*** Begin section ***

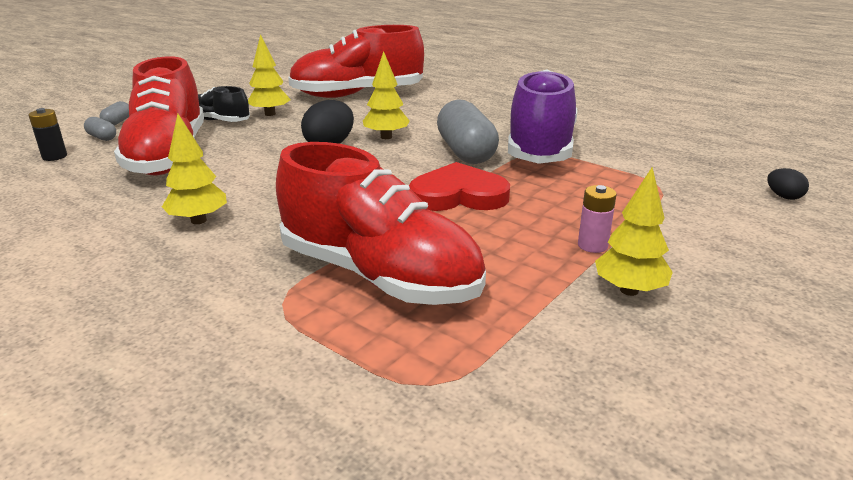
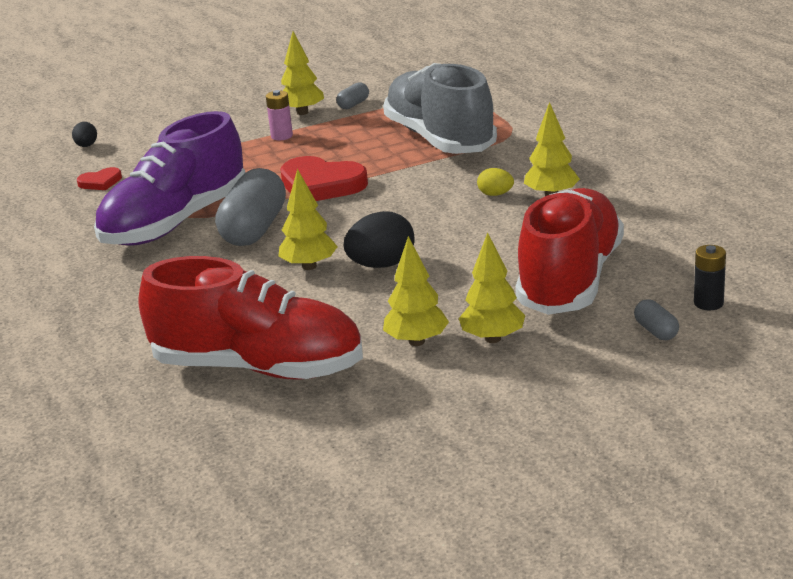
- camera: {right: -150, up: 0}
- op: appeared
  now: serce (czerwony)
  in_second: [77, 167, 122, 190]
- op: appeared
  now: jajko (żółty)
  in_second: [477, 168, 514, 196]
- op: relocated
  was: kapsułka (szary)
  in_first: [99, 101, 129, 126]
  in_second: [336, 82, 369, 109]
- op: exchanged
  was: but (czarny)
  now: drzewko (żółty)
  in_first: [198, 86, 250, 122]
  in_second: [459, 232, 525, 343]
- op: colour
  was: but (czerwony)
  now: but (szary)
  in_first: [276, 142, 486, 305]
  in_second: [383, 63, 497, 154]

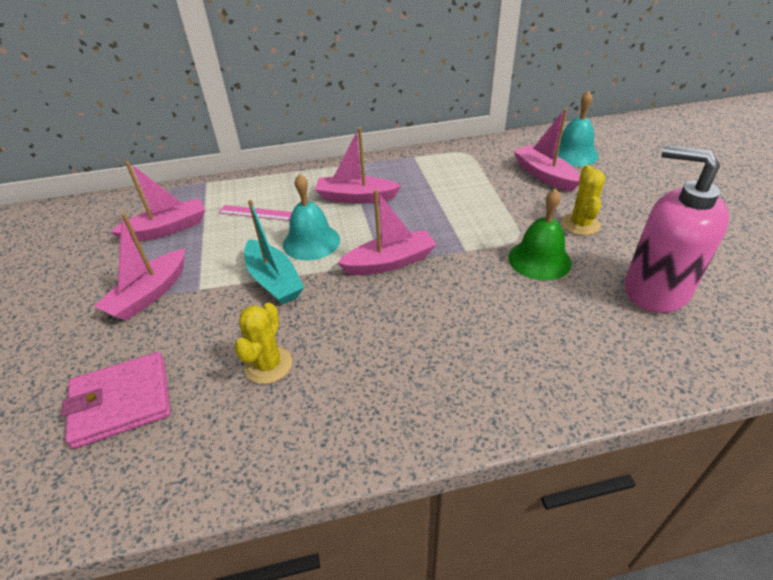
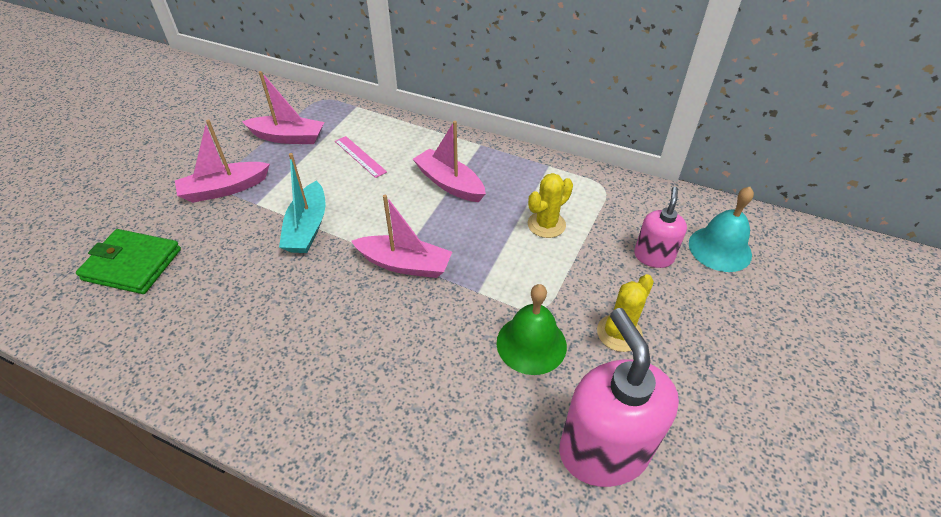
- camera: {right: 35, up: 5}
- op: missing
  was: dzwonek (turkusowy)
  in_first: [283, 174, 340, 261]
- op: relocated
  was: kaktus (żółty)
  in_first: [234, 302, 292, 384]
  in_second: [528, 173, 573, 238]
- op: exchanged
  was: łódka (różowy)
  now: dozownik mydła (różowy)
  in_first: [513, 108, 580, 191]
  in_second: [634, 187, 687, 268]
- op: colour
  was: portfel (różowy)
  now: portfel (zielony)
  in_first: [62, 352, 171, 449]
  in_second: [76, 229, 181, 294]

*** End section ***

» **AIM OF THE TASK**: From the line that contains "was: portfel (różowy)" down to the last line of the material above, copy every line word for word, both ends included.

» **EXERCISE RESPONSE**:
  was: portfel (różowy)
  now: portfel (zielony)
  in_first: [62, 352, 171, 449]
  in_second: [76, 229, 181, 294]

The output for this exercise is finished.